[Extracted records]
BEGIN

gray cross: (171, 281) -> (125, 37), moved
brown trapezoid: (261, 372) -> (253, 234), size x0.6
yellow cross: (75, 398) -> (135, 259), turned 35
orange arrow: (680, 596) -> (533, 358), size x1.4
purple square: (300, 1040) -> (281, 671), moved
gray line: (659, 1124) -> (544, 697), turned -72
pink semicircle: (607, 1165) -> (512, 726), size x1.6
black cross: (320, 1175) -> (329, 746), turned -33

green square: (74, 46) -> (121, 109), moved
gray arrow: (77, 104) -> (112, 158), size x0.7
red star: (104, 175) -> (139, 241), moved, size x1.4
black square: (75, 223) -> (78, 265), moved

END

- _YOUR INSTRUCTIONS_
Copy the data above. Keep each line exact.

- _REPLY TO THE EXERCISE_
gray cross: (171, 281) -> (125, 37), moved
brown trapezoid: (261, 372) -> (253, 234), size x0.6
yellow cross: (75, 398) -> (135, 259), turned 35
orange arrow: (680, 596) -> (533, 358), size x1.4
purple square: (300, 1040) -> (281, 671), moved
gray line: (659, 1124) -> (544, 697), turned -72
pink semicircle: (607, 1165) -> (512, 726), size x1.6
black cross: (320, 1175) -> (329, 746), turned -33

green square: (74, 46) -> (121, 109), moved
gray arrow: (77, 104) -> (112, 158), size x0.7
red star: (104, 175) -> (139, 241), moved, size x1.4
black square: (75, 223) -> (78, 265), moved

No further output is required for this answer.